#### [Required action]
Output, exactly as written, the lines below from the one that has "C210: 15nF (0V, N_22) -> none" through the one that has "C203: 680nF (+12V, 0V) -> 150nF (+12V, 0V)"; nothing else, and no pictures.
(Beginning of Excerpted data)
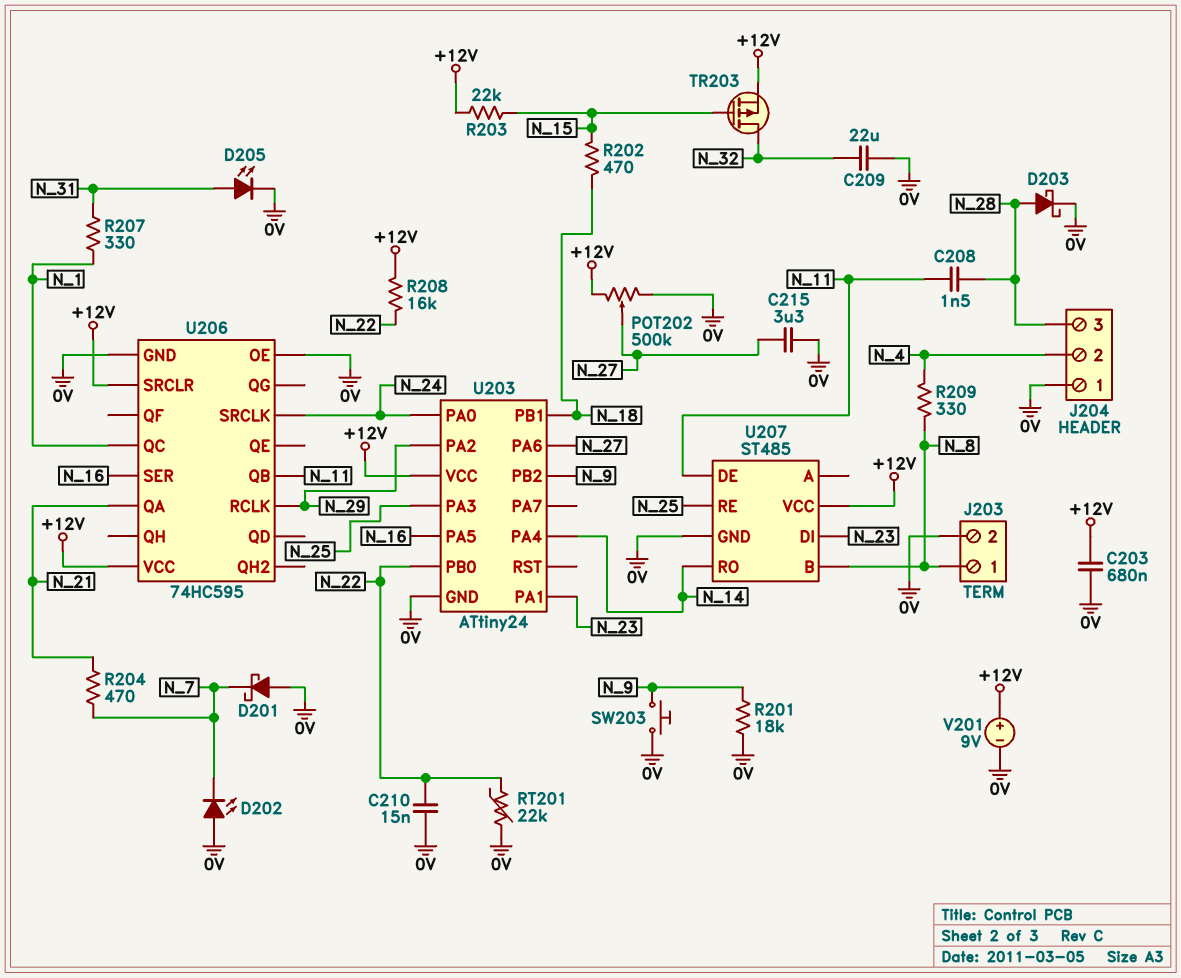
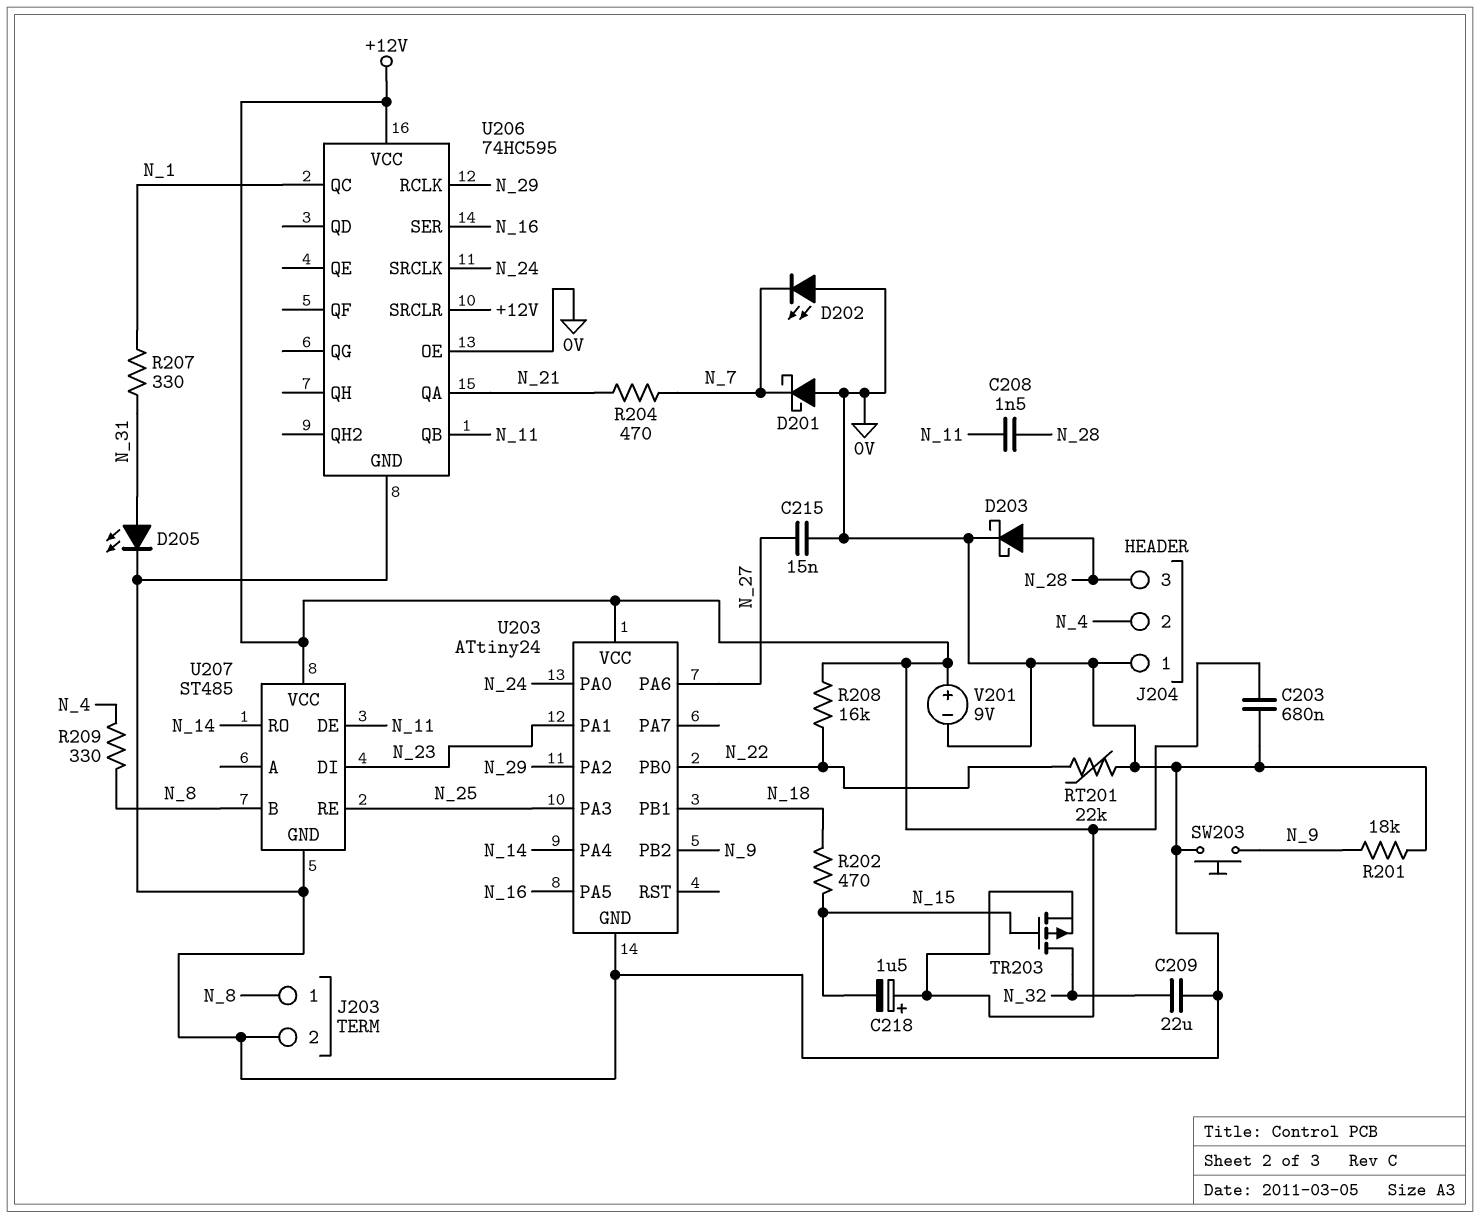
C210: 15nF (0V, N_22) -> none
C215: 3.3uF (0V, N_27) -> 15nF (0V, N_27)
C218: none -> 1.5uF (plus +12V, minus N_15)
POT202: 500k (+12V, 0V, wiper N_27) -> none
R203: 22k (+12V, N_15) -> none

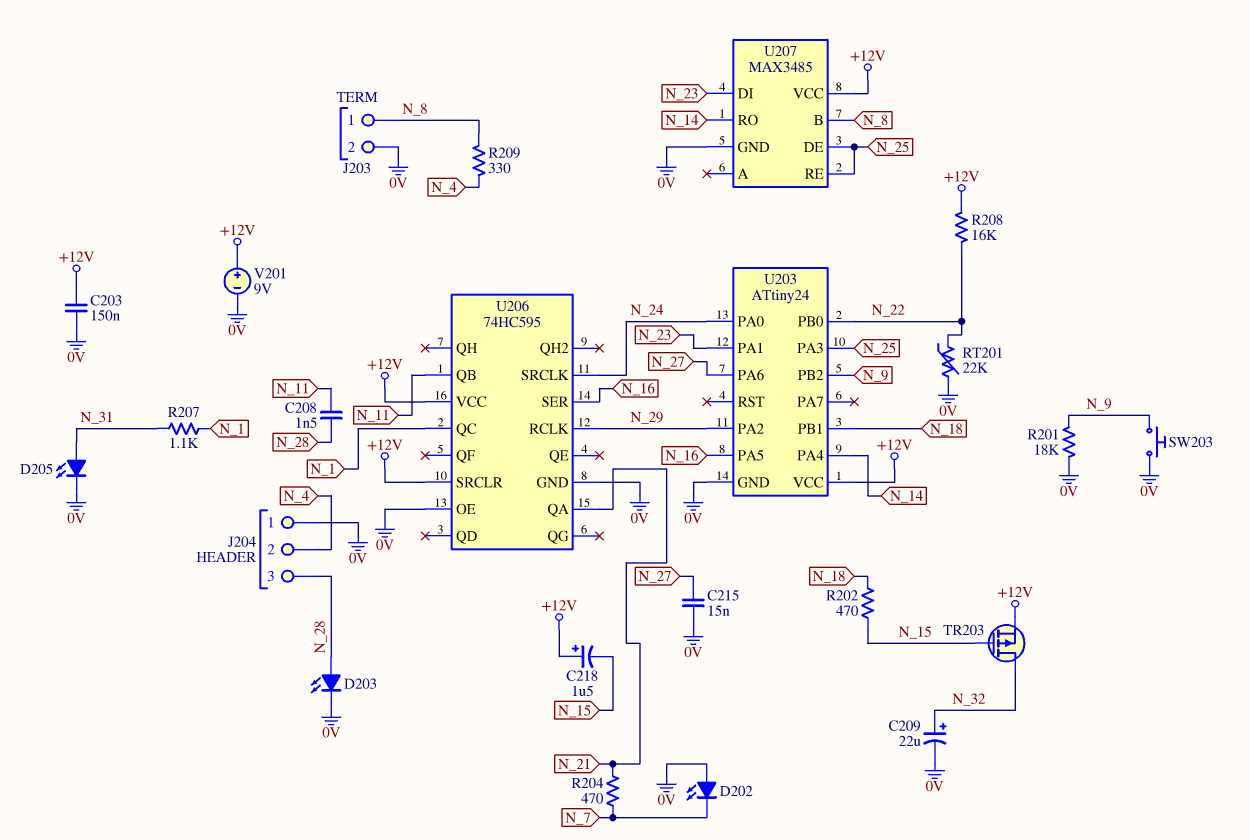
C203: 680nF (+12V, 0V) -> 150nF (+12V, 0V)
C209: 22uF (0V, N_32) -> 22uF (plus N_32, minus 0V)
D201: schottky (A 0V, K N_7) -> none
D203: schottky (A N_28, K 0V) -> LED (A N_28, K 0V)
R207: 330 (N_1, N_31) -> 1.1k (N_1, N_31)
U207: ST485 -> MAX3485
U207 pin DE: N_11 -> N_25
(End of Excerpted data)
(Beginning of Excerpted data)
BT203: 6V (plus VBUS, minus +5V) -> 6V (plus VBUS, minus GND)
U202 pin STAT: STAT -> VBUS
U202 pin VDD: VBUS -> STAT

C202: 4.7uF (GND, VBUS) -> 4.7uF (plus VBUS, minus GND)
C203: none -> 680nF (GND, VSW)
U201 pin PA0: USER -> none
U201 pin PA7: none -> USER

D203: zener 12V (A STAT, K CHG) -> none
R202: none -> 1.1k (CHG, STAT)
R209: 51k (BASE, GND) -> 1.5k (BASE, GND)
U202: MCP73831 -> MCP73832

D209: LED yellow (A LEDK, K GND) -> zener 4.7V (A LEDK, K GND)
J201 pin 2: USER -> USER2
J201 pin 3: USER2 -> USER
(End of Excerpted data)
(Beginning of Excerpted data)
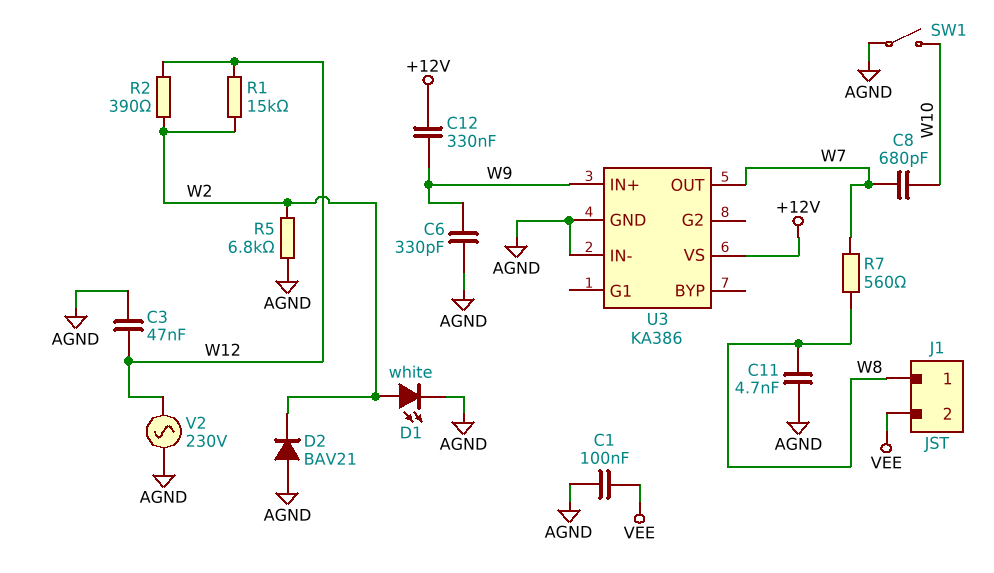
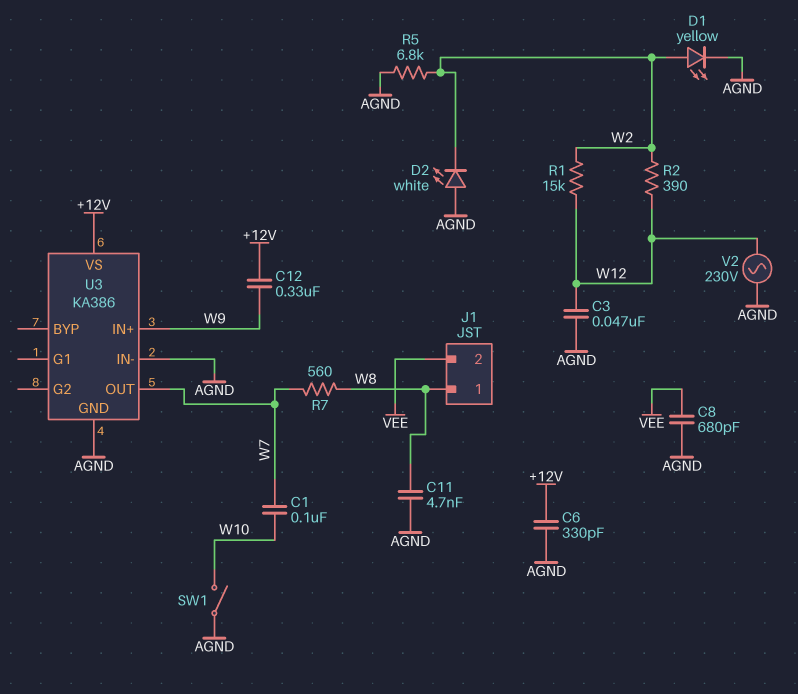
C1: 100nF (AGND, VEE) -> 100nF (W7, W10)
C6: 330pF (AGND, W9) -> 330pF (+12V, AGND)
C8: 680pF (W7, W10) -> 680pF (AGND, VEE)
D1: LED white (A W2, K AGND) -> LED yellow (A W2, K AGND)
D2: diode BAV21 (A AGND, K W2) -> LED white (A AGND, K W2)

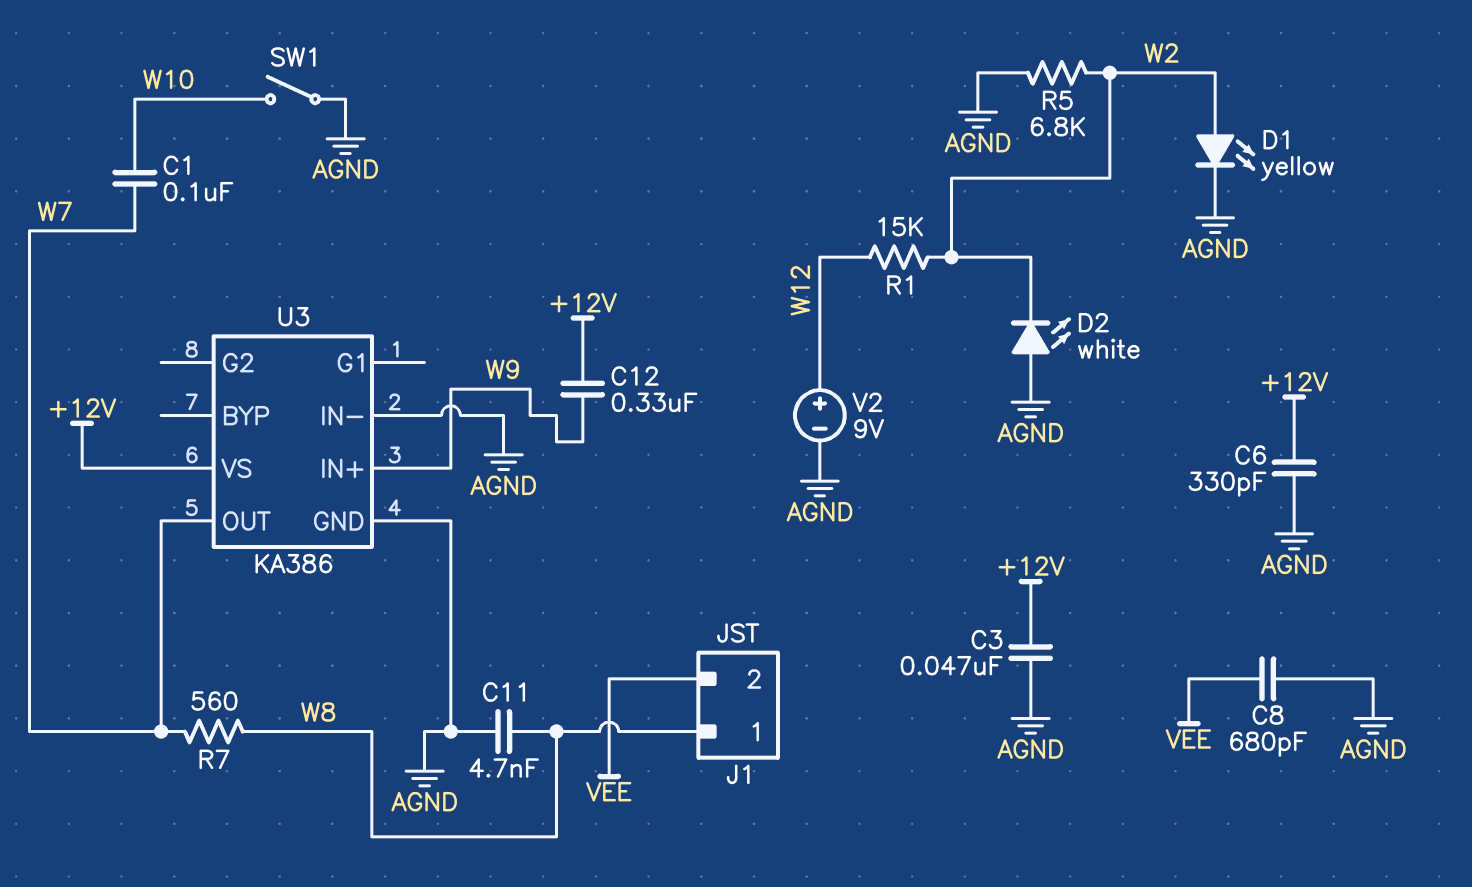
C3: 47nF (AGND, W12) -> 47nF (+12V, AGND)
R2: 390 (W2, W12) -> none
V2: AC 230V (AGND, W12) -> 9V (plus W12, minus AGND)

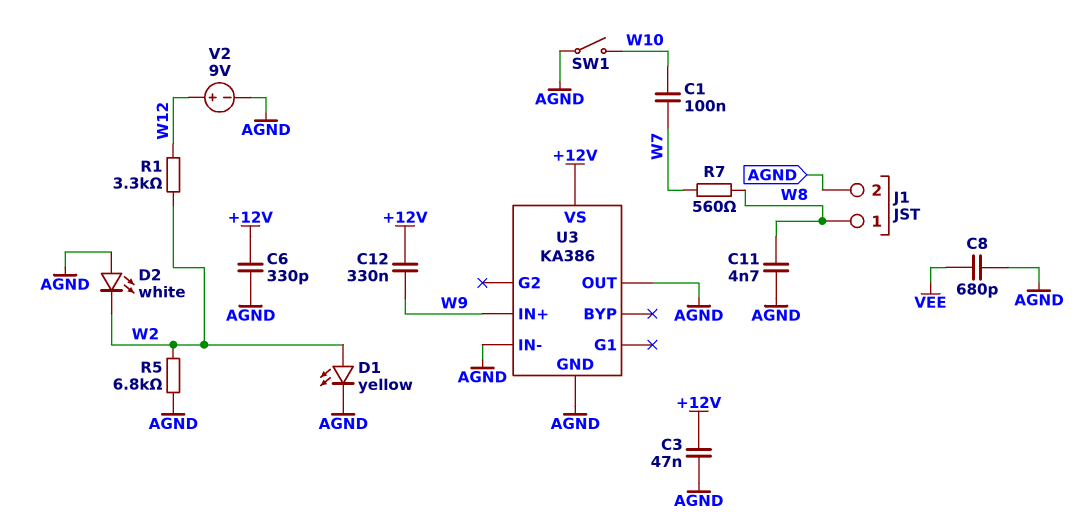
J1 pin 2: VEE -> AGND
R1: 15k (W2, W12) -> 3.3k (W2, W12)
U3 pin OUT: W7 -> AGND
(End of Excerpted data)
#### [Answer section]
C210: 15nF (0V, N_22) -> none
C215: 3.3uF (0V, N_27) -> 15nF (0V, N_27)
C218: none -> 1.5uF (plus +12V, minus N_15)
POT202: 500k (+12V, 0V, wiper N_27) -> none
R203: 22k (+12V, N_15) -> none

C203: 680nF (+12V, 0V) -> 150nF (+12V, 0V)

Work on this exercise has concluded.